==== RECORDS TO USE ====
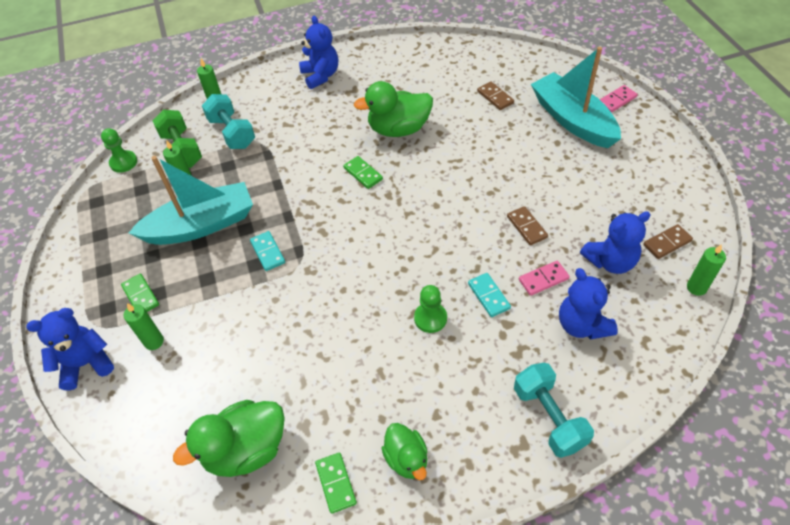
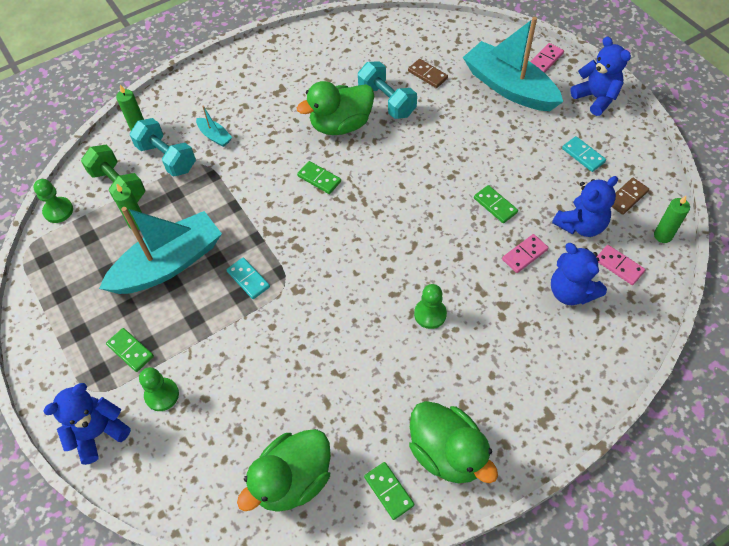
camera: 15 degrees left, 5 degrees up
(154, 341) = (162, 395): green candle -> green pawn
(280, 121) = (215, 136): none -> turquoise boat
(320, 76) = (241, 78): blue teddy bear -> blue teddy bear (596, 98)
(406, 459) = (447, 453): green duck -> green duck, size x1.66
(489, 296) = (478, 281): turquoise domino -> turquoise domino (583, 155)
(526, 227) = (495, 205): brown domino -> green domino
(549, 417) = (564, 385): turquoise dumbbell -> turquoise dumbbell (387, 101)
(640, 309) = (619, 266): none -> pink domino

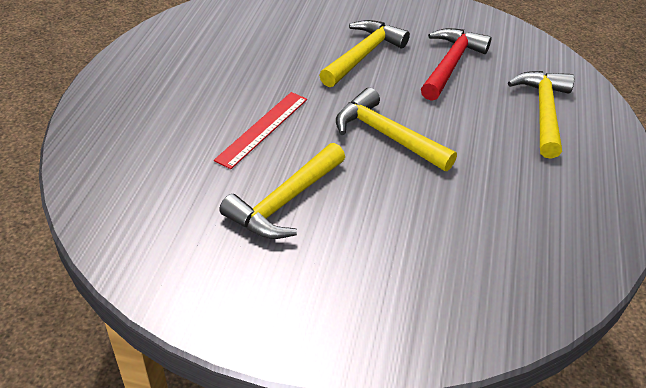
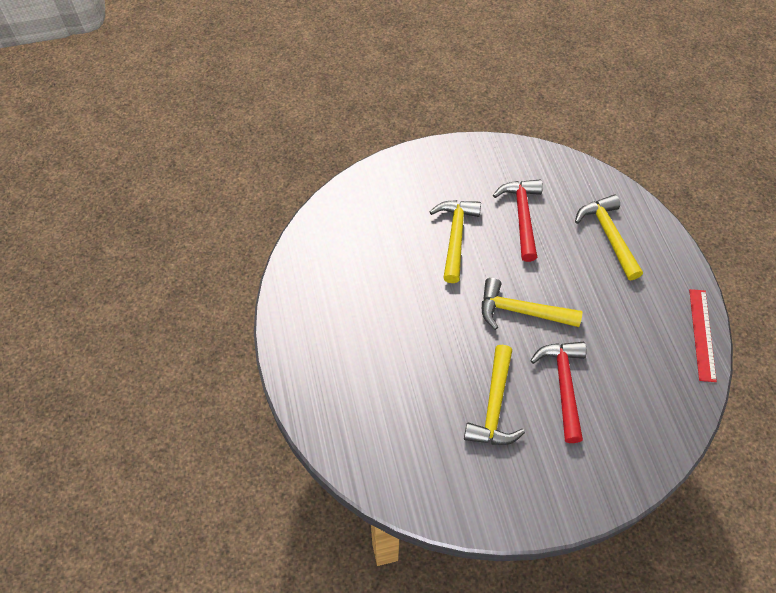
camera: 25 degrees left, 15 degrees up
(262, 128) = (435, 348): red ruler -> red ruler (702, 334)
(384, 217) = (563, 385): none -> red hammer

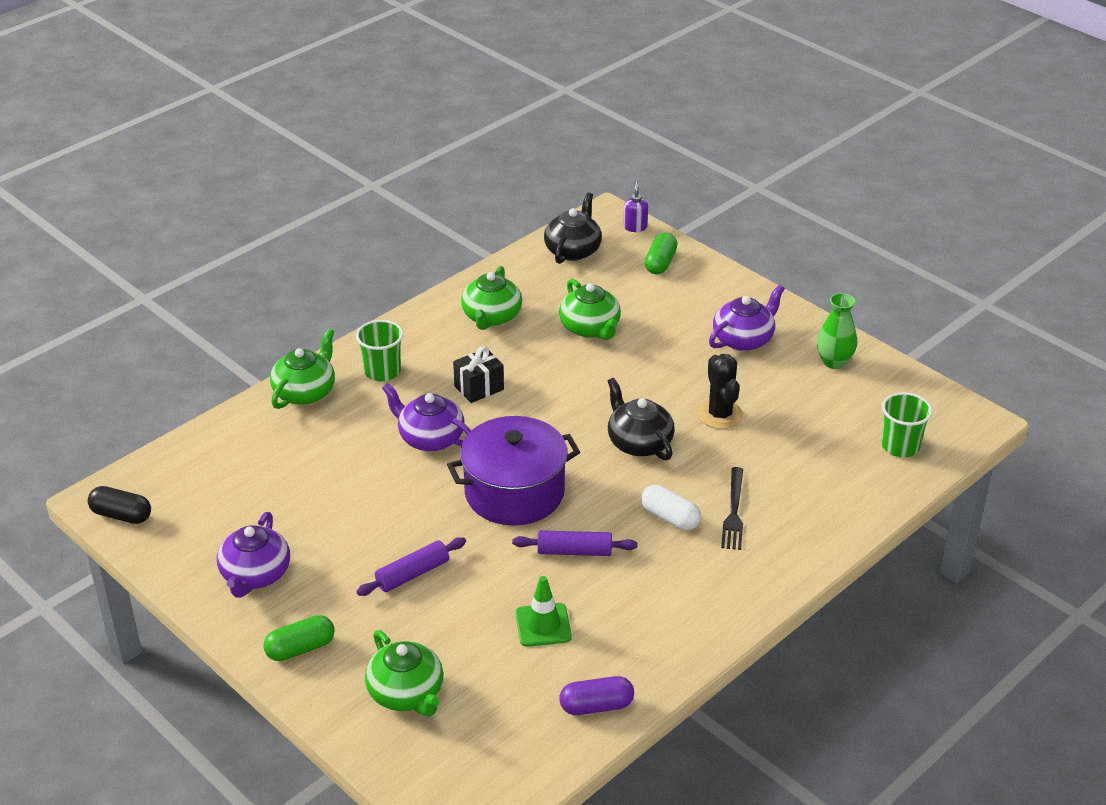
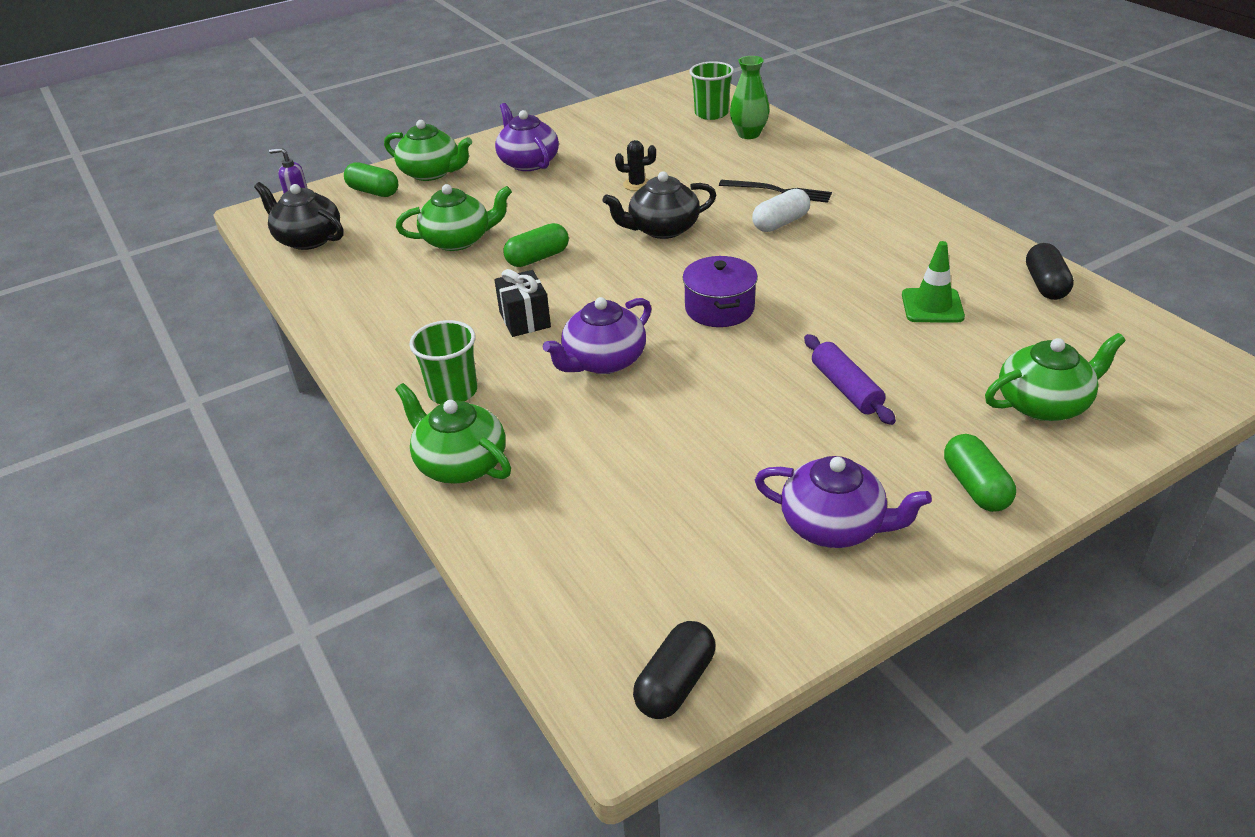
camera: 75 degrees left, 0 degrees up
(491, 317) = (394, 302): green teapot -> green teapot (431, 173)
(514, 492) = (719, 308): purple pot -> purple pot, size x0.60
(572, 377) = (538, 258): none -> green capsule
(574, 551) = (821, 279): purple rolling pin -> none
(596, 706) = (1045, 285): purple capsule -> black capsule
(720, 415) = (637, 184): black cactus -> black cactus, size x0.62
(834, 362) = (585, 127): green vase -> green vase (749, 134)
====
Scan the lines above for the word "black". Return each one that has it.

(596, 706) = (1045, 285): purple capsule -> black capsule
(720, 415) = (637, 184): black cactus -> black cactus, size x0.62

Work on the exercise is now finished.